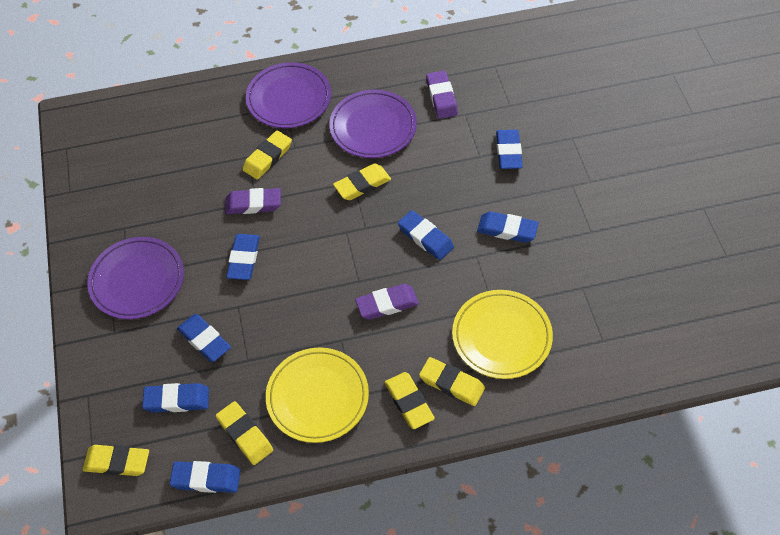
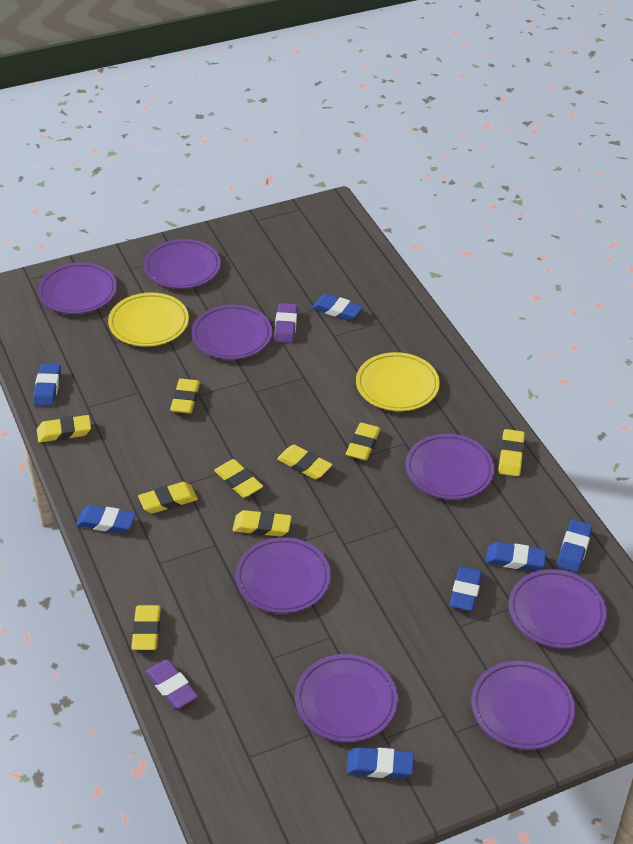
purple eraser: 3 -> 2
purple plate: 3 -> 8
yellow eraser: 6 -> 9

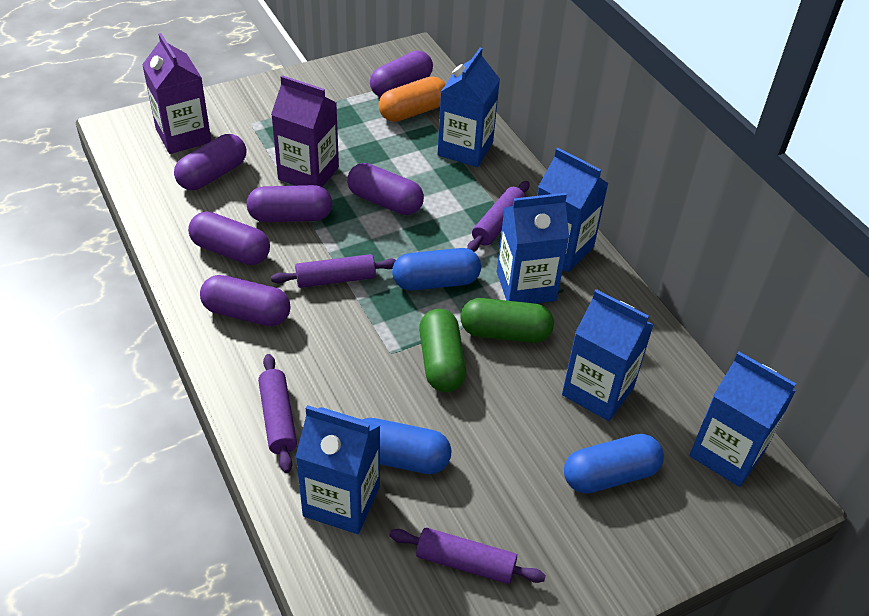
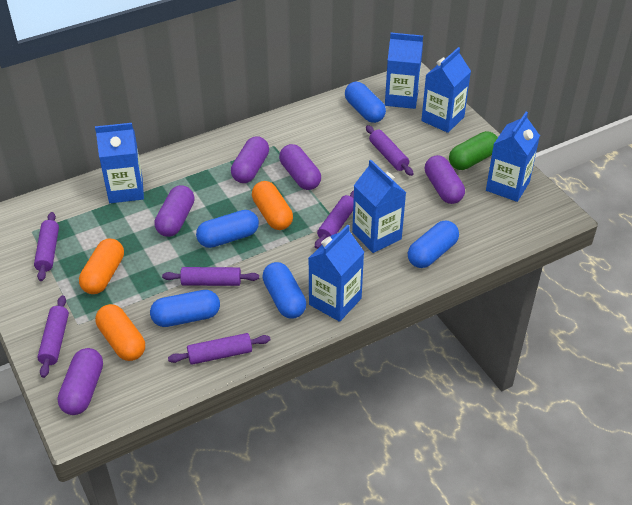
blue capsule: 3 -> 5
green capsule: 2 -> 1
orange capsule: 1 -> 3
purple capsule: 6 -> 5
purple carton: 2 -> 0
purple rolling pin: 4 -> 6

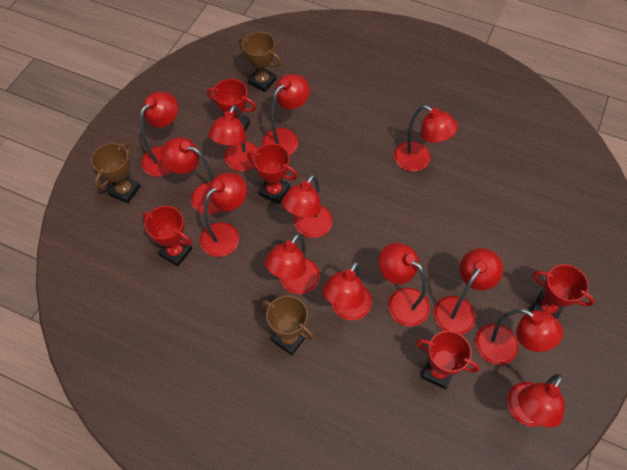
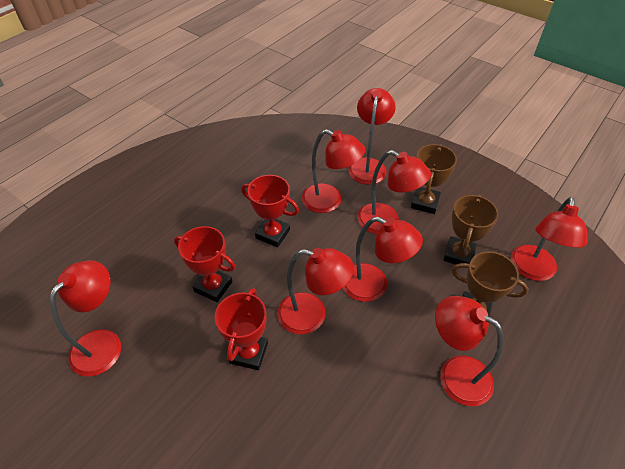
red lamp: 13 -> 8
red trophy: 5 -> 3

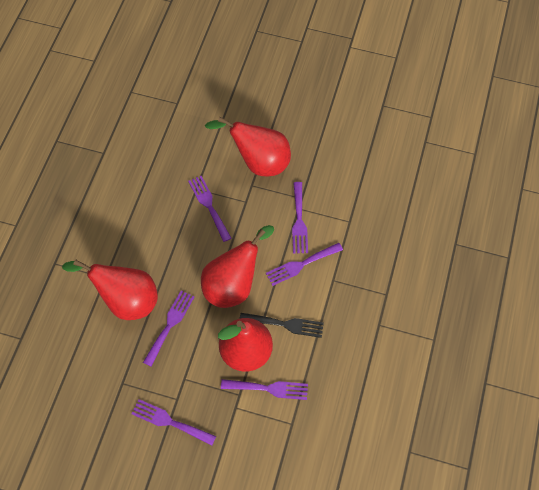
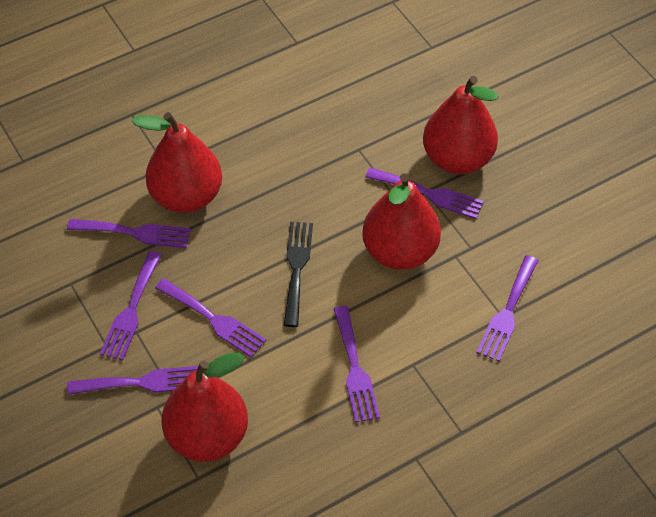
purple fork: 6 -> 7

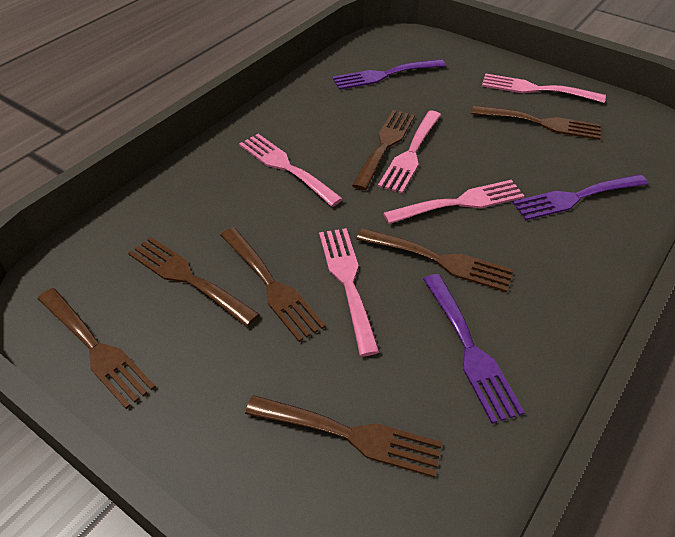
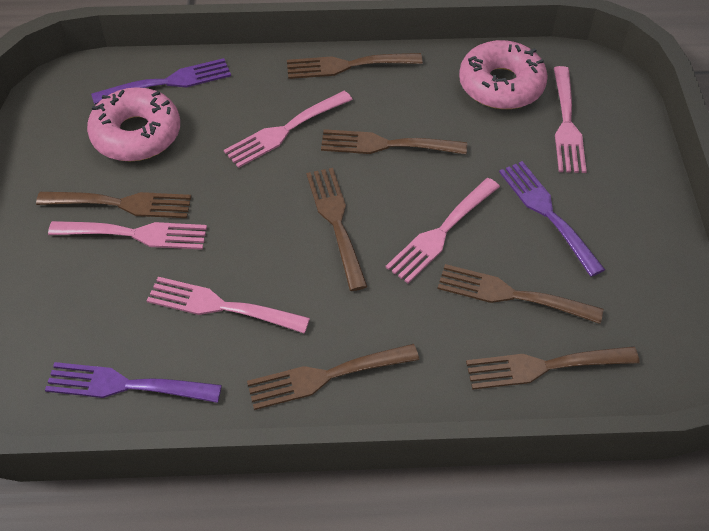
pink donut: 0 -> 2

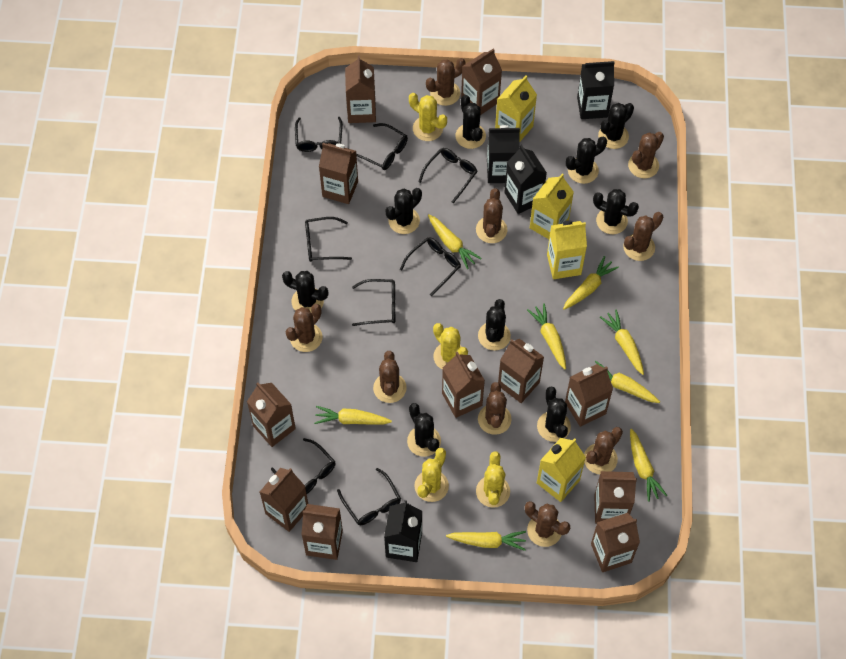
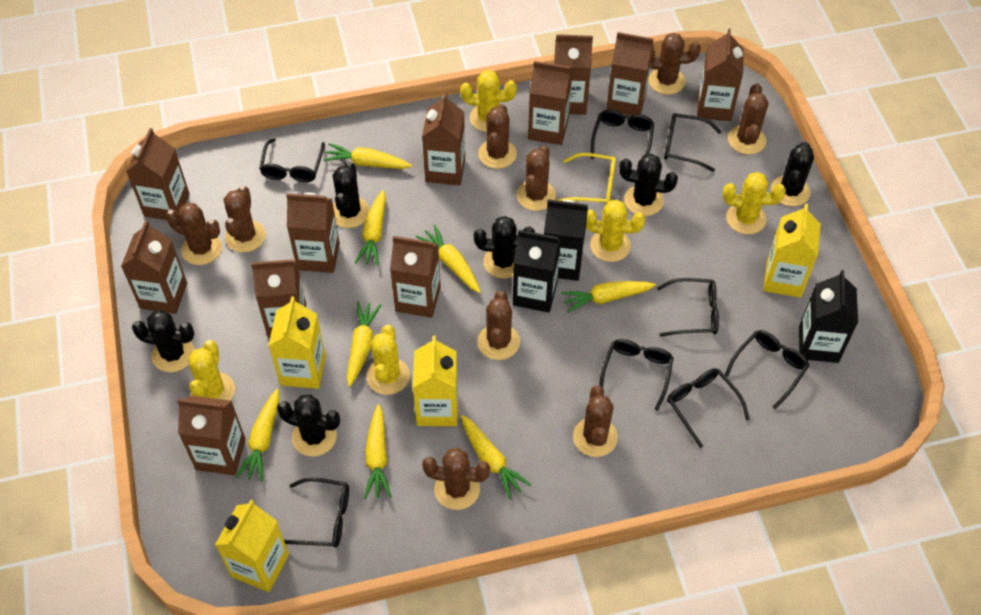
black cactus: 9 -> 6
black carton: 4 -> 3
yellow cactus: 4 -> 5
yellow glasses: 0 -> 1

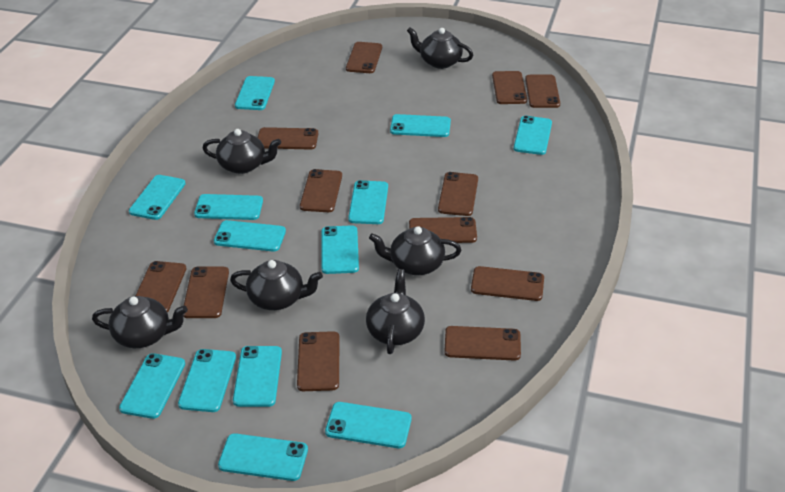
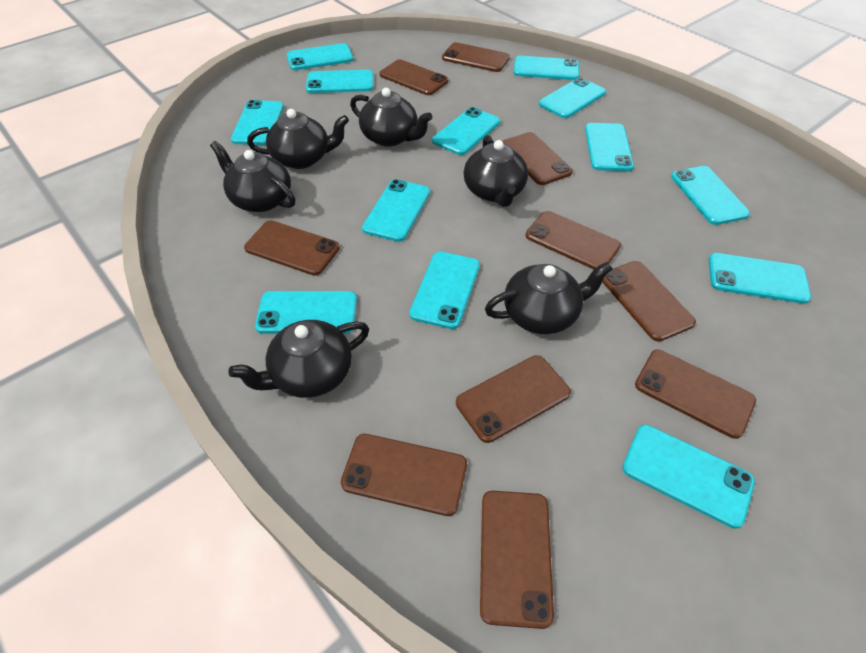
brown phone: 12 -> 10

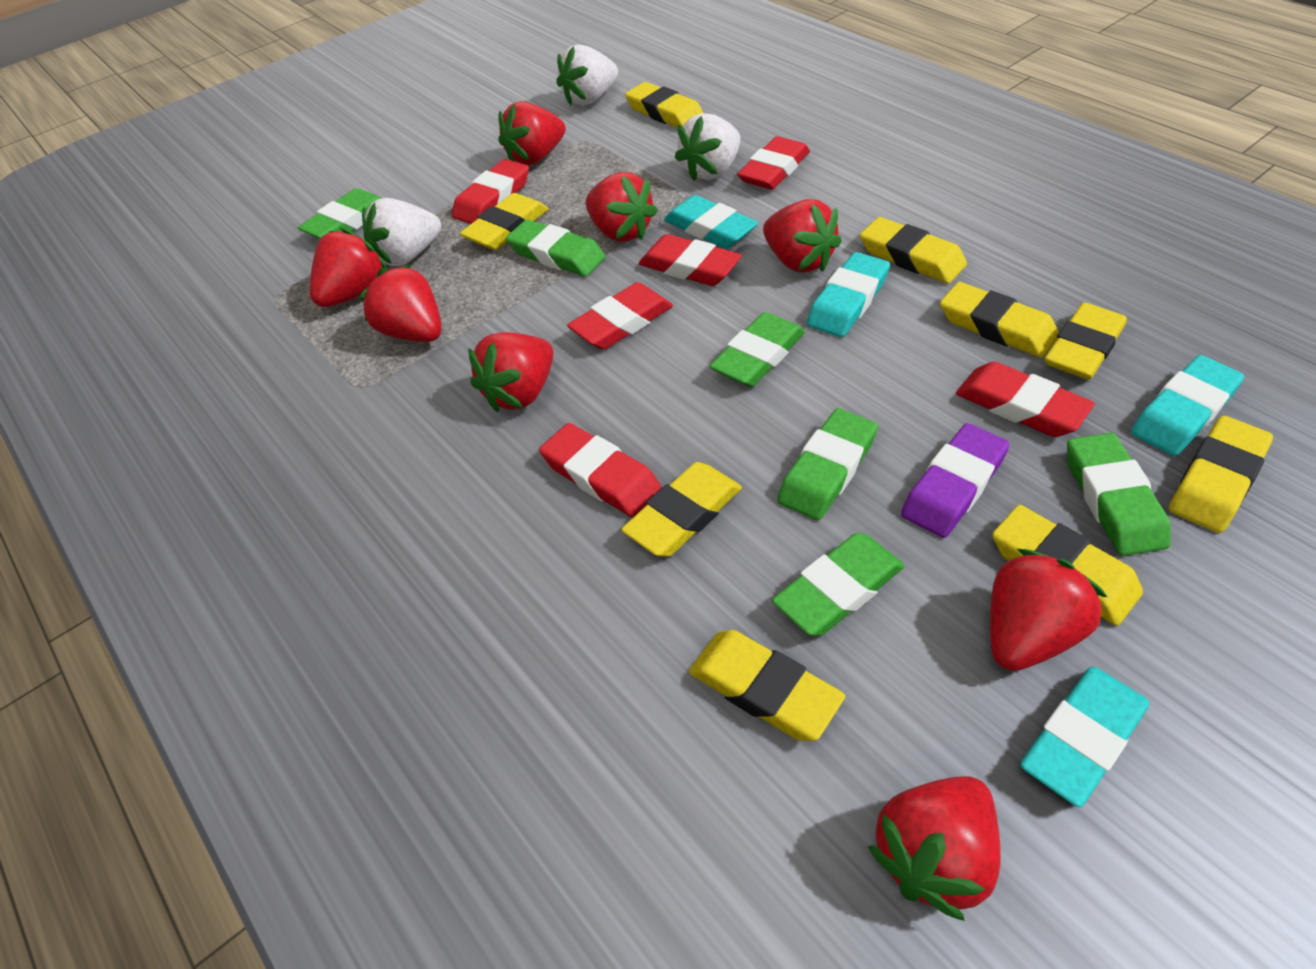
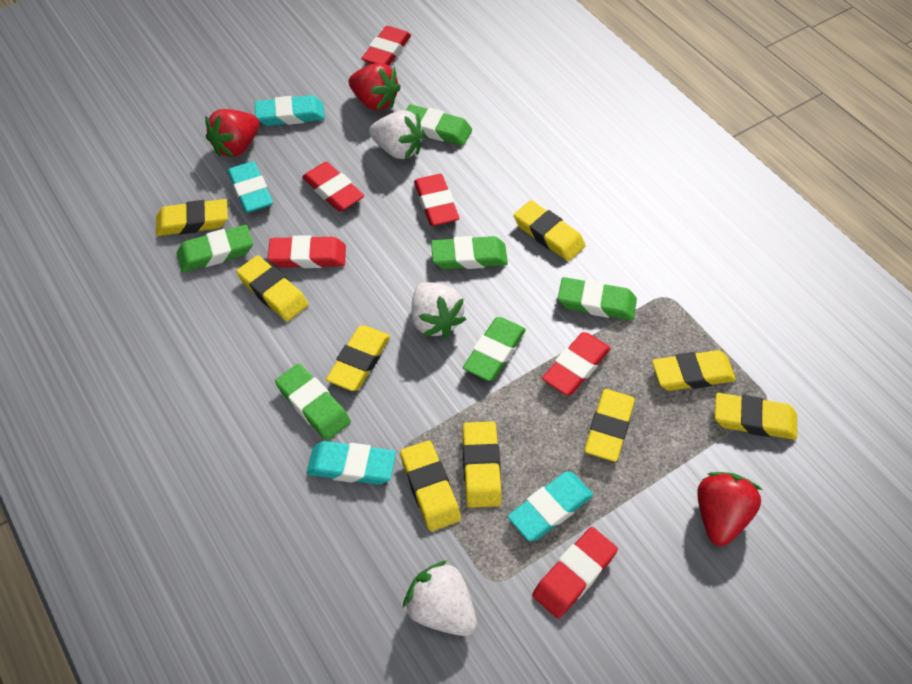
purple eraser: 1 -> 0
red strawberry: 8 -> 3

Exercise: Where the string "eraser" occurs in a line of the listing, copy the line.

Task result:
purple eraser: 3 -> 2
yellow eraser: 6 -> 9
purple eraser: 1 -> 0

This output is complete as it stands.